◆ EXERCISE: Repeat the records exactly as given. Do not include the pictures.

ENTRIES SUPPLIED below:

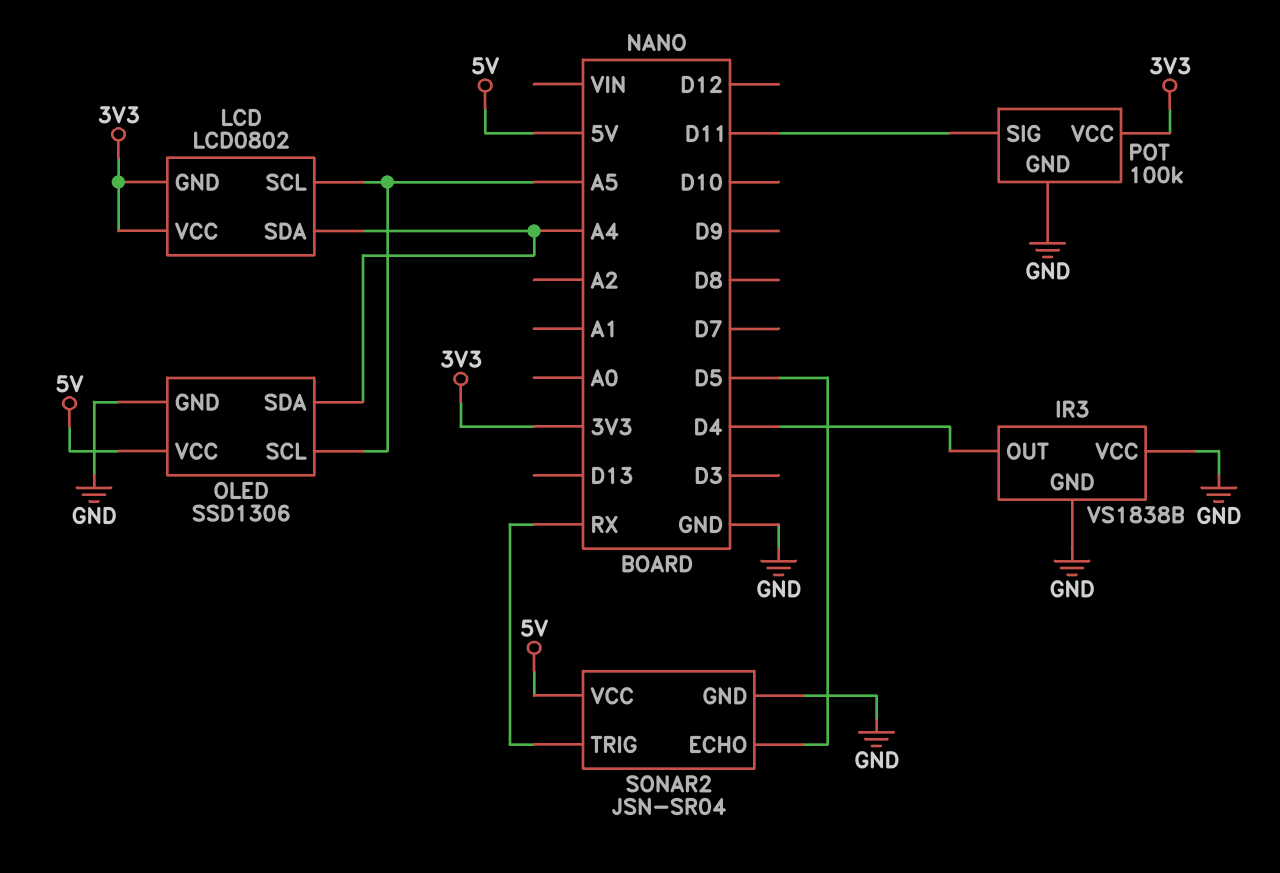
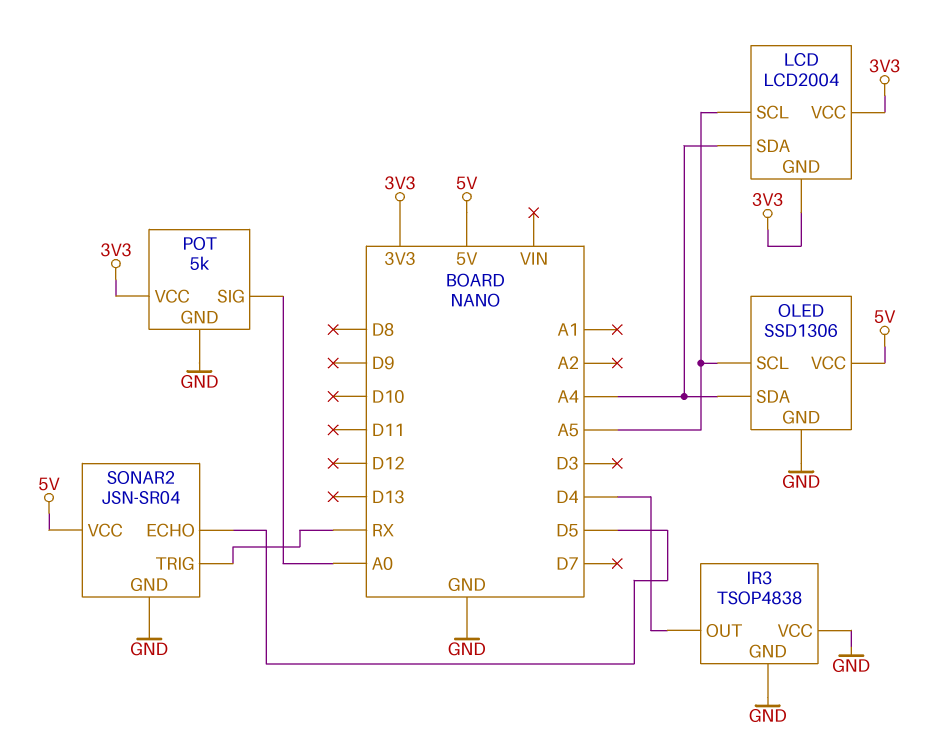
IR3: VS1838B -> TSOP4838
LCD: LCD0802 -> LCD2004
POT: 100k -> 5k
POT pin SIG: D11 -> A0

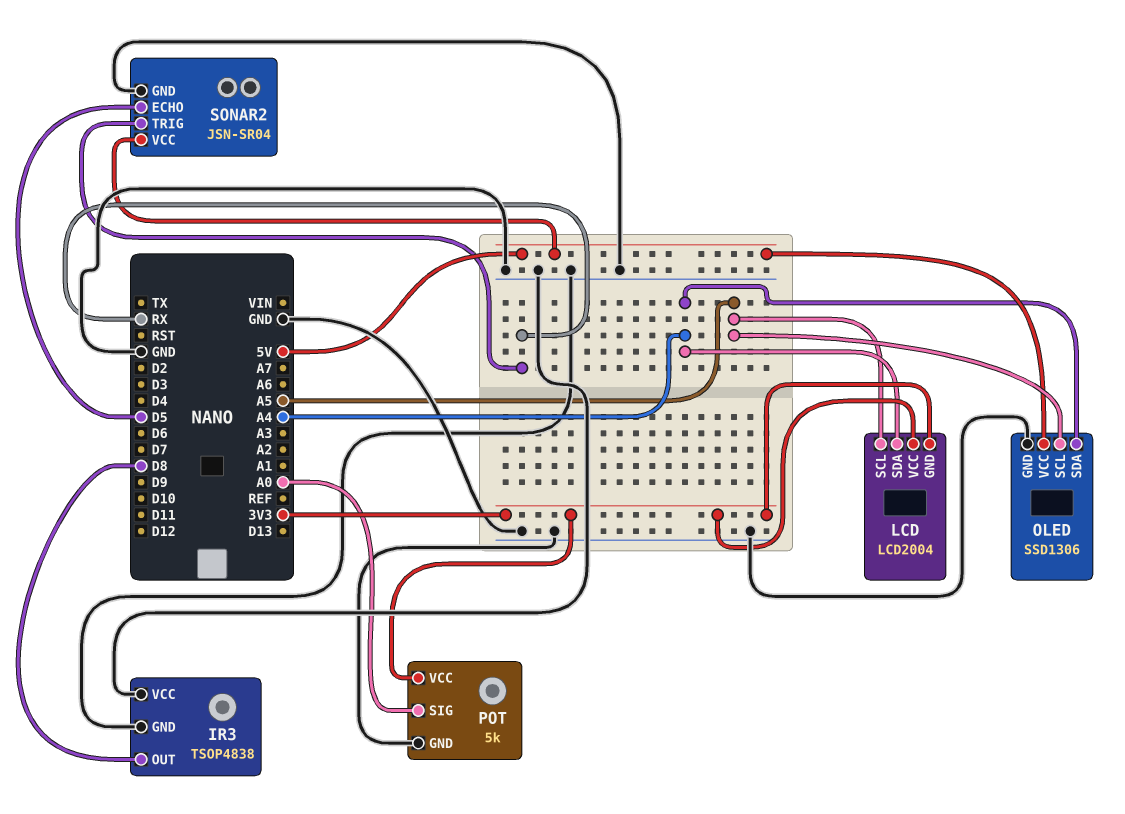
IR3 pin OUT: D4 -> D8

End of ENTRIES SUPPLIED.

◆ ANSWER FOR THIS EXERCISE:
IR3: VS1838B -> TSOP4838
LCD: LCD0802 -> LCD2004
POT: 100k -> 5k
POT pin SIG: D11 -> A0

IR3 pin OUT: D4 -> D8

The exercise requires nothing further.